# Problem requirements
Work out how many lines in the following entries contain the string "left", and write only that number.

# Records for processing
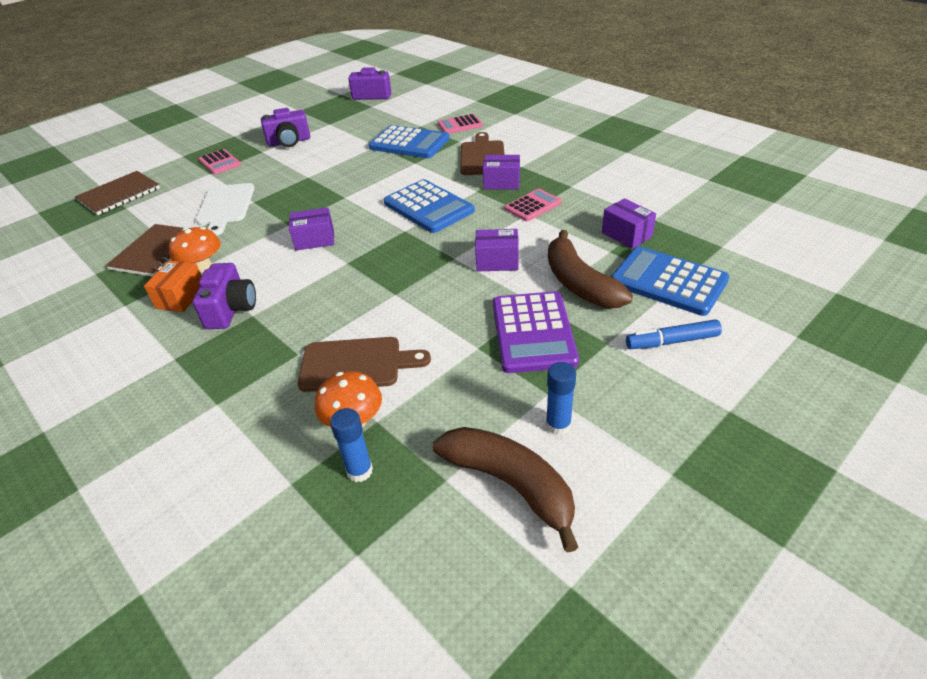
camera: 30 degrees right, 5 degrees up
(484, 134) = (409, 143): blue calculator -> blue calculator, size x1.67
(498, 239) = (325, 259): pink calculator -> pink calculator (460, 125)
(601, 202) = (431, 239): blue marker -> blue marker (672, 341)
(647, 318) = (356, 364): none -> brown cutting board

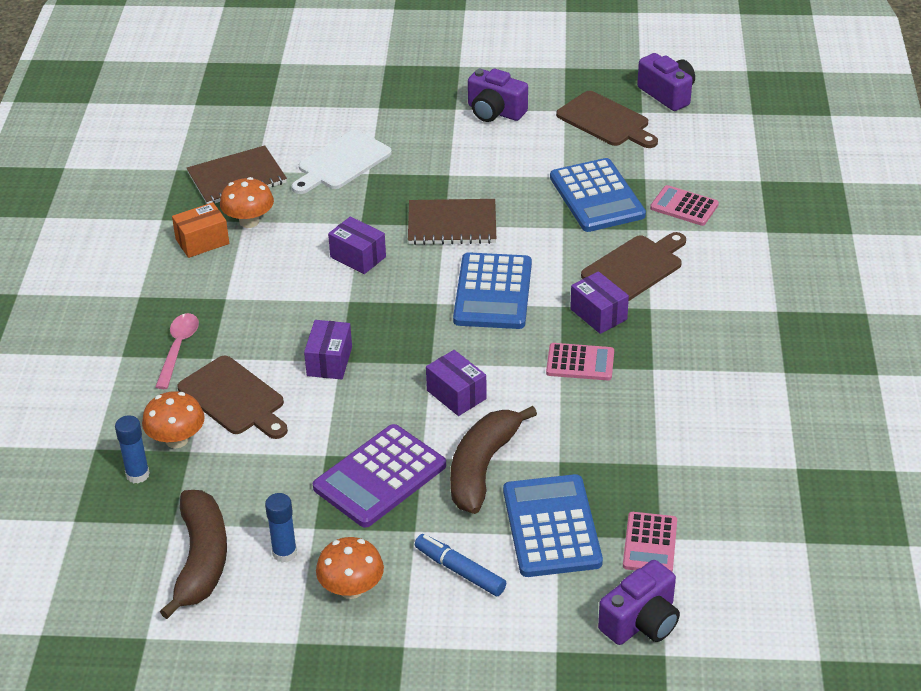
camera: 45 degrees right, 0 degrees up
(119, 194) = (283, 84): brown notebook -> brown notebook (452, 224)
(219, 162) = (403, 98): pink calculator -> pink calculator (650, 543)
(231, 309) = (219, 281): purple camera -> purple camera (641, 622)
(260, 366) = (178, 348): none -> pink spoon
(359, 117) = (606, 121): none -> brown cutting board
(626, 235) = (603, 458): purple box -> purple box (329, 361)
(637, 407) = (351, 589): none -> orange mushroom

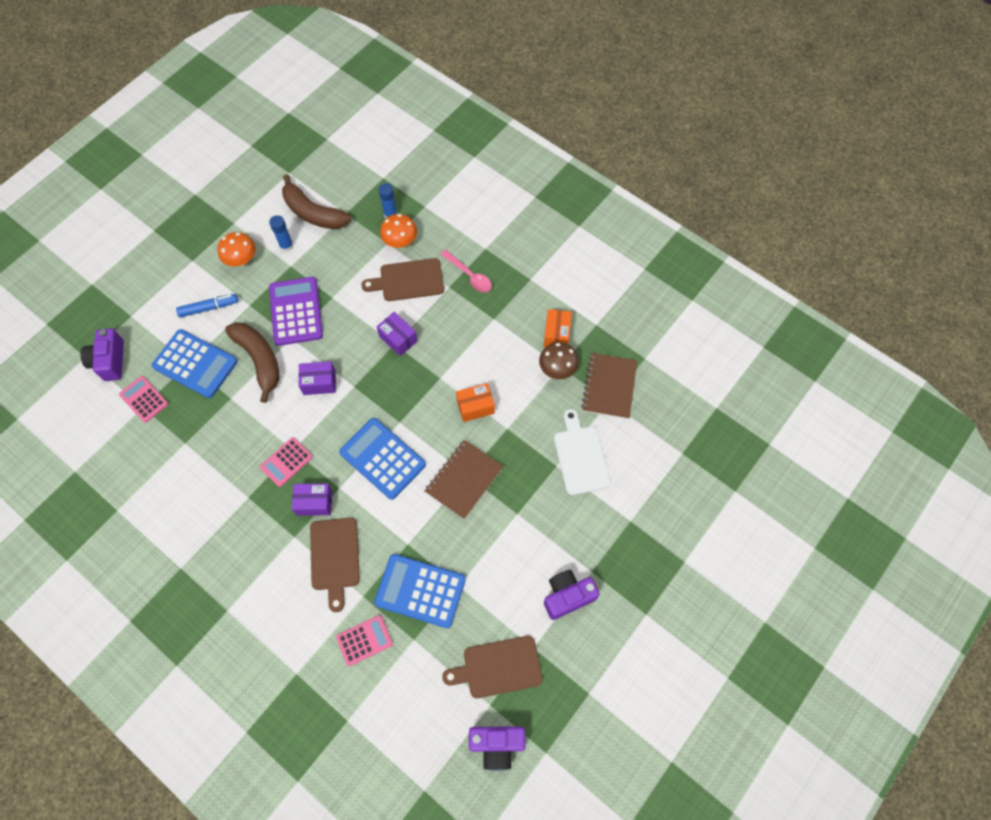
camera: 125 degrees right, 25 degrees up
(249, 221) = (557, 369): orange mushroom -> brown mushroom
(358, 257) = (475, 407): purple box -> orange box

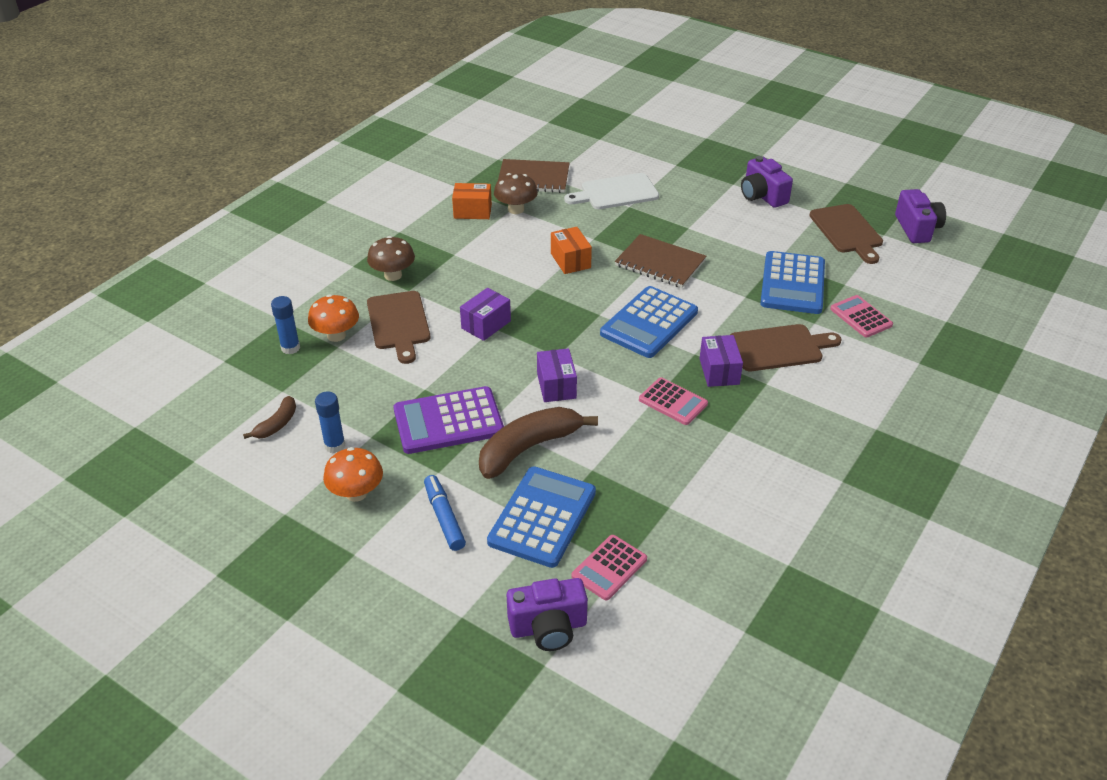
camera: 95 degrees left, 25 degrees down
(313, 213) = (277, 424): brown banana -> brown banana, size x0.51
(469, 275) = (393, 275): pink spoon -> brown mushroom

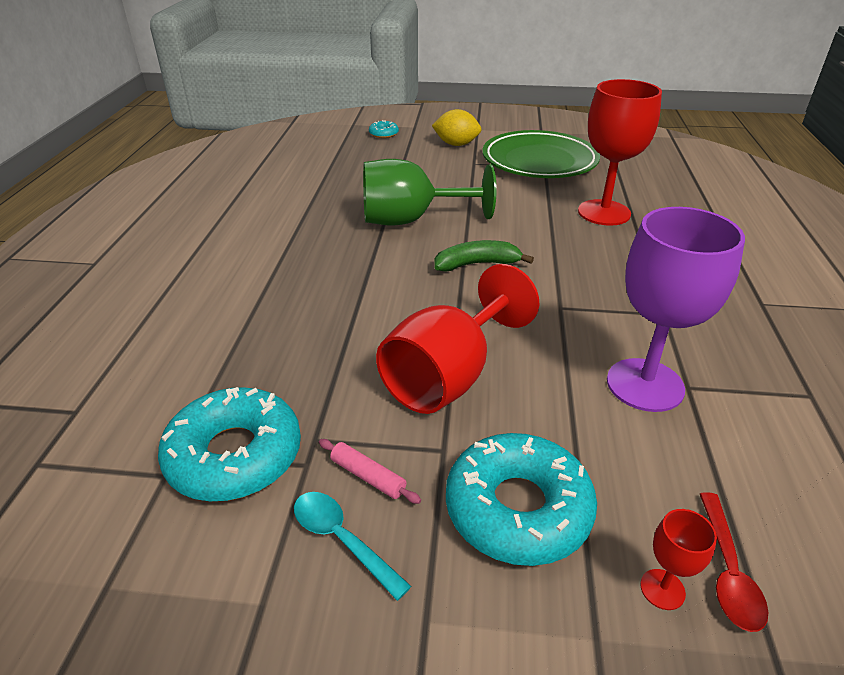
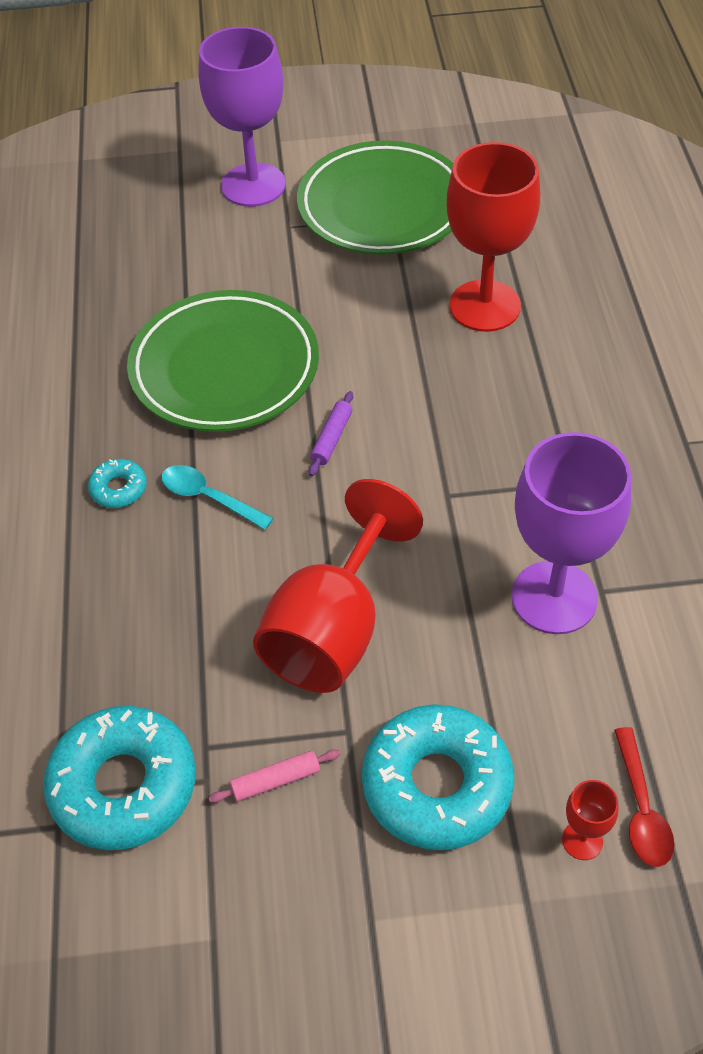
camera: 10 degrees left, 15 degrees up
(342, 540) = (270, 857): turquoise spoon -> turquoise spoon (209, 497)
(368, 476) = (276, 780): pink rolling pin -> pink rolling pin turned 45 degrees counterclockwise
(383, 134) = (135, 176): turquoise donut -> turquoise donut (118, 488)
(410, 220) = (225, 368): green goblet -> green plate
(456, 144) = (253, 185): yellow lemon -> purple goblet
(477, 264) = (331, 438): green banana -> purple rolling pin

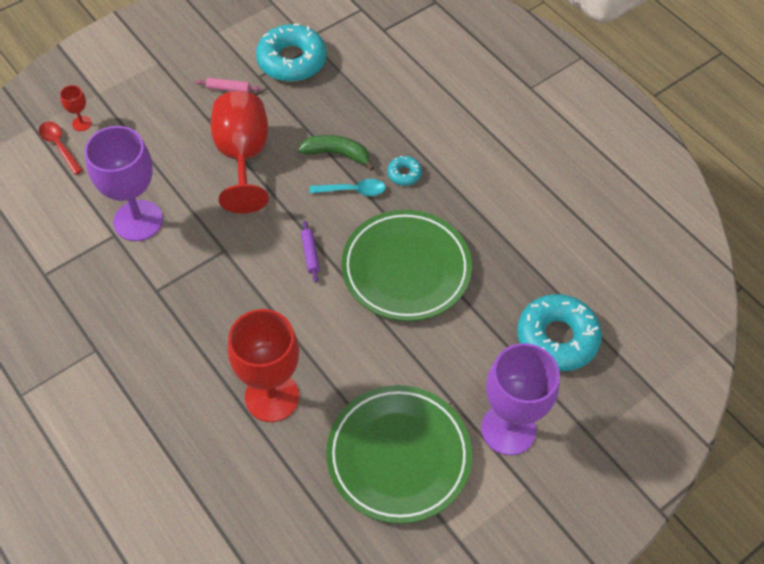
camera: 145 degrees right, 5 degrees up
(187, 564) = (337, 154): none -> green banana
(276, 780) = (228, 89): pink rolling pin -> pink rolling pin turned 60 degrees clockwise
(437, 785) = (156, 116): turquoise donut -> turquoise donut (557, 338)

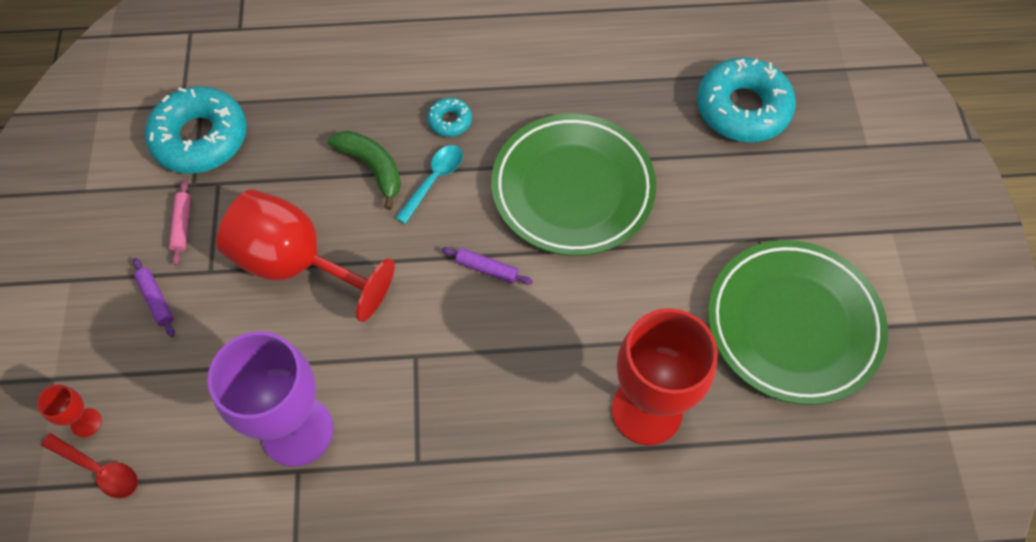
camera: 55 degrees left, 5 degrees up
(59, 146) = (99, 469): red spoon -> red spoon turned 150 degrees counterclockwise
(173, 107) = (156, 300): none -> purple rolling pin
(228, 89) = (182, 225): pink rolling pin -> pink rolling pin turned 45 degrees counterclockwise
(337, 154) = (372, 168): green banana -> green banana turned 90 degrees clockwise
(508, 429) = (818, 209): purple goblet -> none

# Output of the exercise
3